▶ _Available data_:
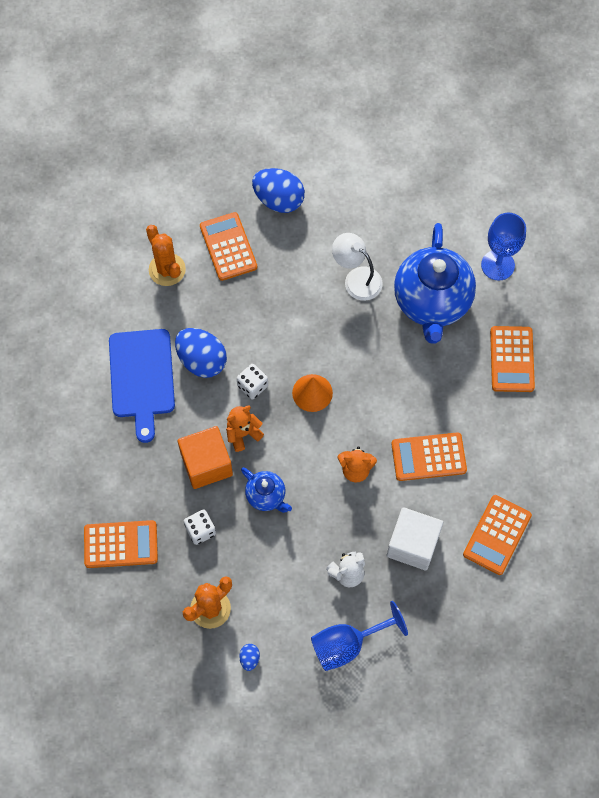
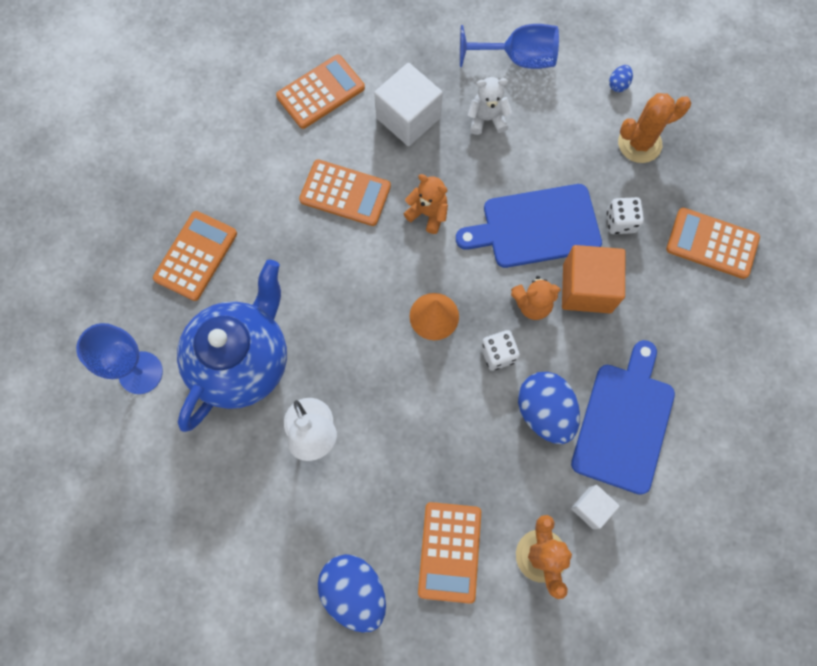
camera: 155 degrees left, 5 degrees up
(144, 312) = (591, 508): none -> white cube
(266, 496) = (535, 227): blue teapot -> blue cutting board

▶ _What the exercise asks_:
All of the material above must be retyped exactly, line for line, with the images dropped.

▶ _The answer_:
camera: 155 degrees left, 5 degrees up
(144, 312) = (591, 508): none -> white cube
(266, 496) = (535, 227): blue teapot -> blue cutting board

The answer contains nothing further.